* TASK DIRECTIONS *
In the entries below, every line that contains "green" must be located and copied.

* Recorded data *
* * * * *

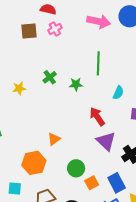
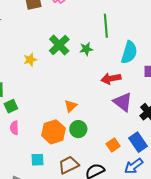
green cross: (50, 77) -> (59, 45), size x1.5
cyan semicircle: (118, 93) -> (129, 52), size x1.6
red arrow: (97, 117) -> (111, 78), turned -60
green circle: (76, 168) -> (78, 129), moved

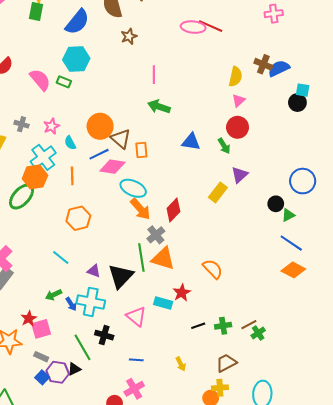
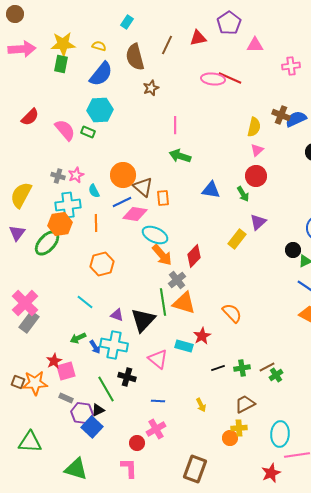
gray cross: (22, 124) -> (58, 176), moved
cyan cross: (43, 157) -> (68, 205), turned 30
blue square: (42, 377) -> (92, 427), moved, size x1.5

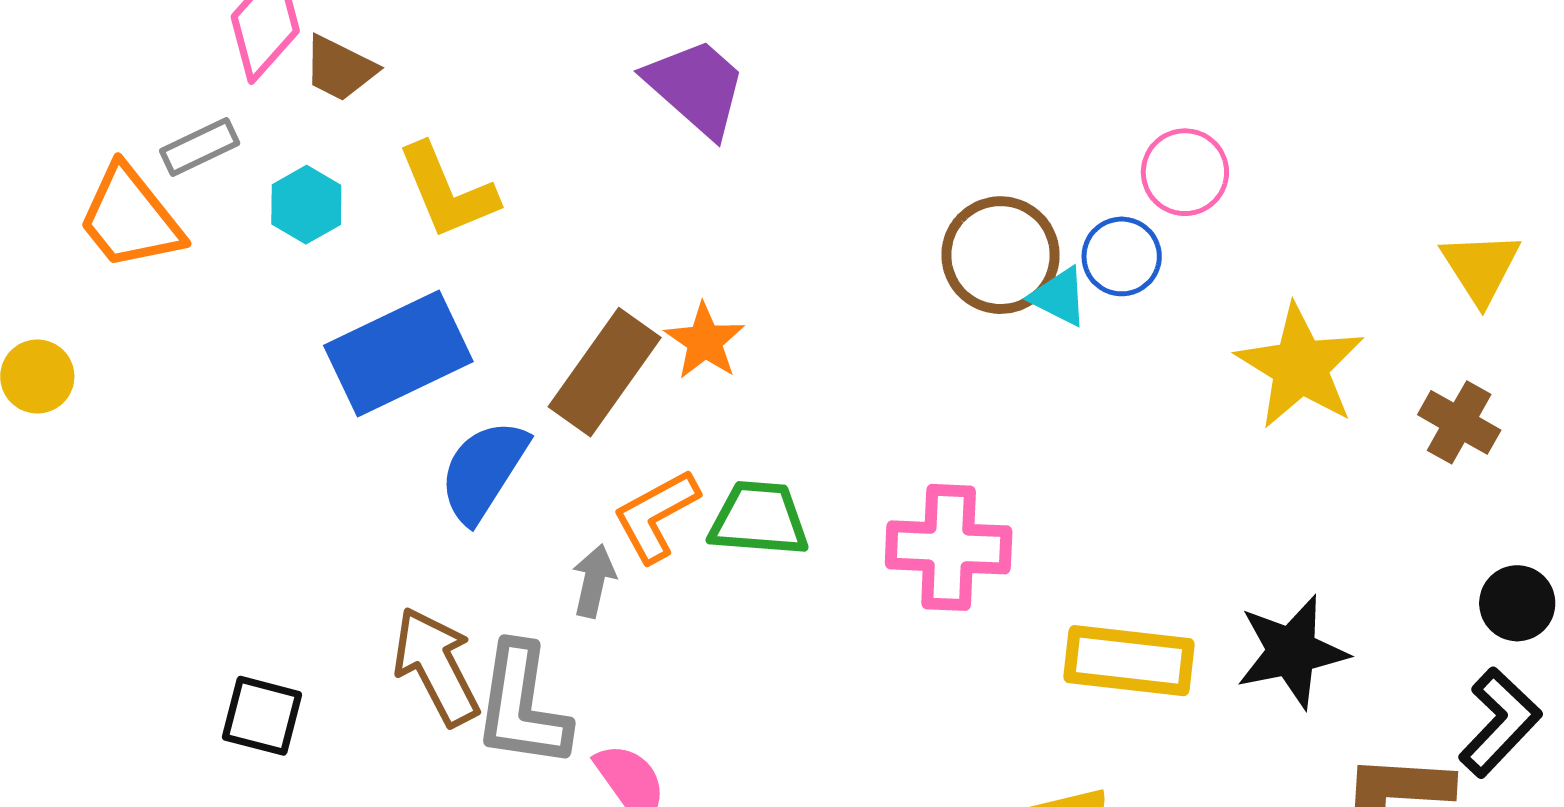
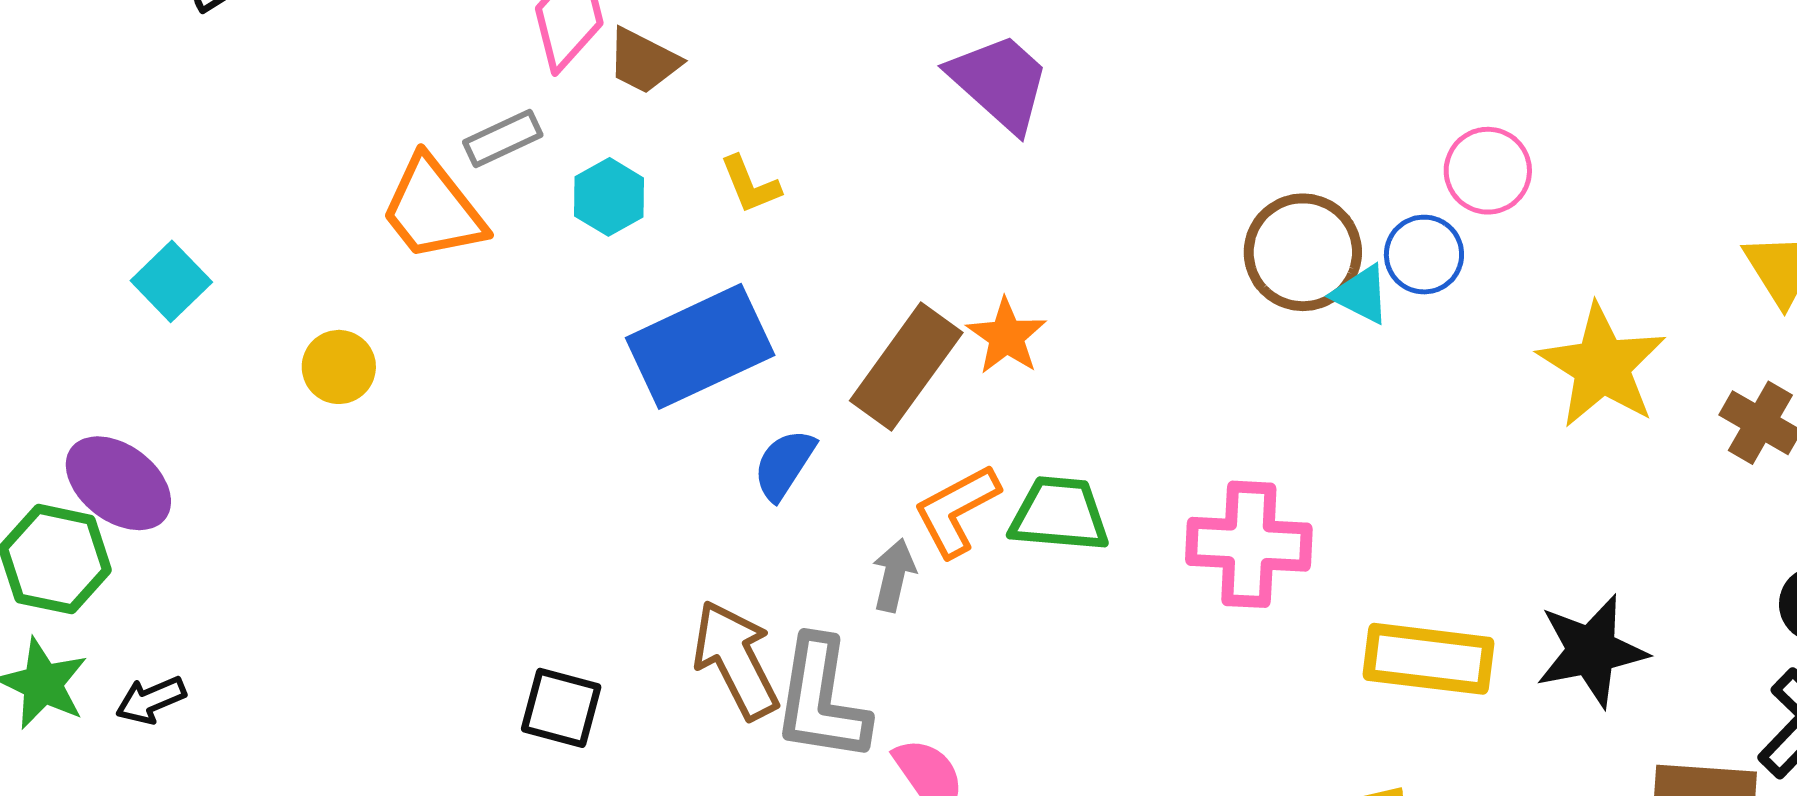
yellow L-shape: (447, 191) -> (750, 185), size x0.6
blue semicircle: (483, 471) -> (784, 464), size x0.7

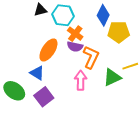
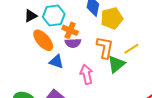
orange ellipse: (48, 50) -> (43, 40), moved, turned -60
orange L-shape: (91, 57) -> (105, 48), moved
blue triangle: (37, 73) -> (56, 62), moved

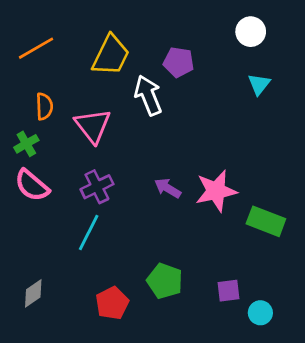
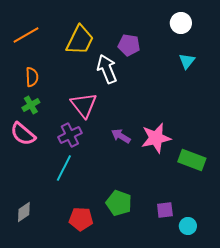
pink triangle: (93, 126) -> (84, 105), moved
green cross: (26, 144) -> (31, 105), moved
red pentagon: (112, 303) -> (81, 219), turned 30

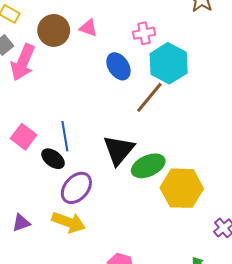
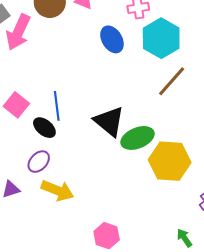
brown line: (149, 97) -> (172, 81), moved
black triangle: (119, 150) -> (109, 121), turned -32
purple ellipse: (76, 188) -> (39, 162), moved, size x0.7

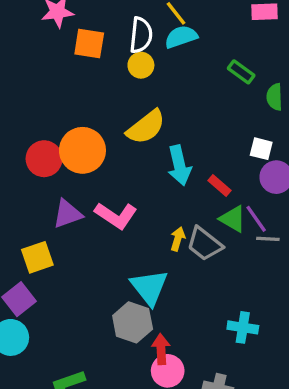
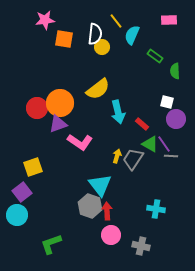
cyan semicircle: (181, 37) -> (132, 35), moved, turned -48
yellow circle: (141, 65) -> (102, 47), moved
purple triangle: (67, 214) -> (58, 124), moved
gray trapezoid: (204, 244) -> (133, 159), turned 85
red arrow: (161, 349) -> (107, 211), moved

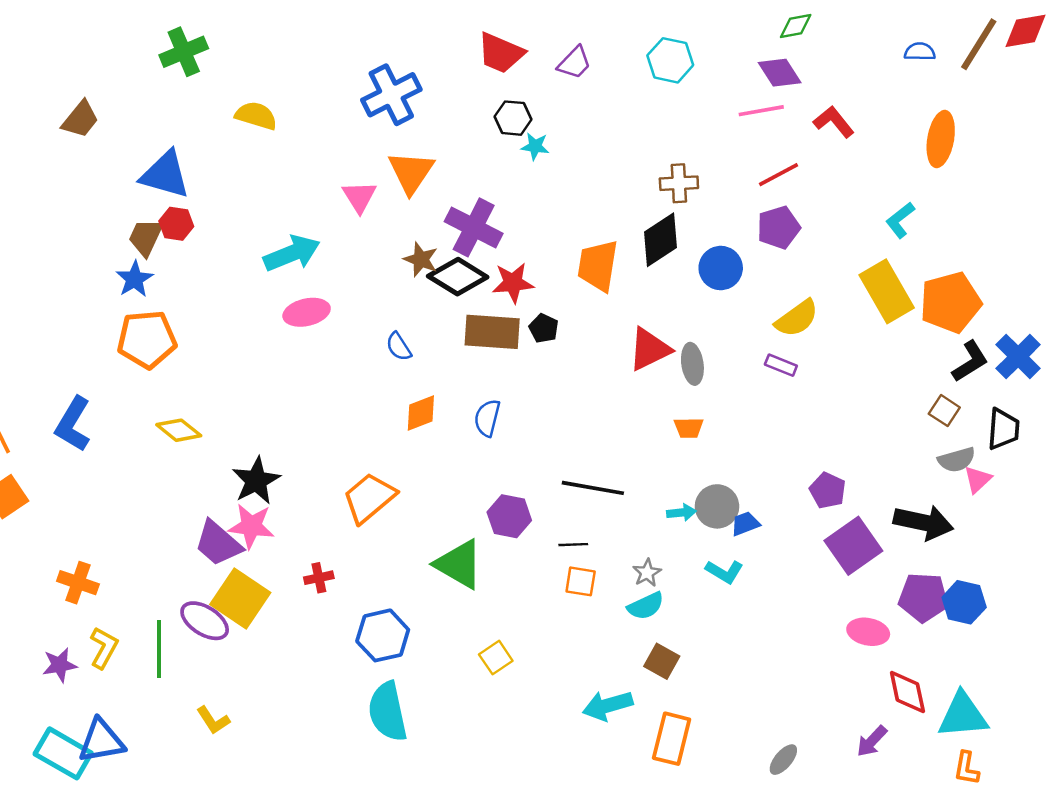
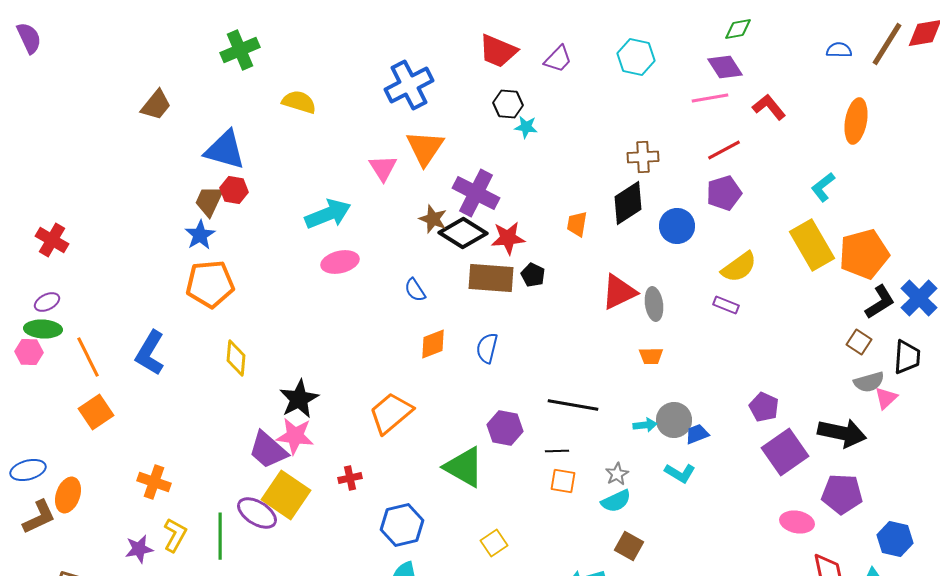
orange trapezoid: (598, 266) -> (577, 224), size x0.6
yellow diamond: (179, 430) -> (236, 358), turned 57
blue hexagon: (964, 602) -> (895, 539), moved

* * * * *

* RESULT BELOW *
green cross: (50, 77) -> (59, 45), size x1.5
green circle: (76, 168) -> (78, 129), moved
green cross: (26, 144) -> (31, 105), moved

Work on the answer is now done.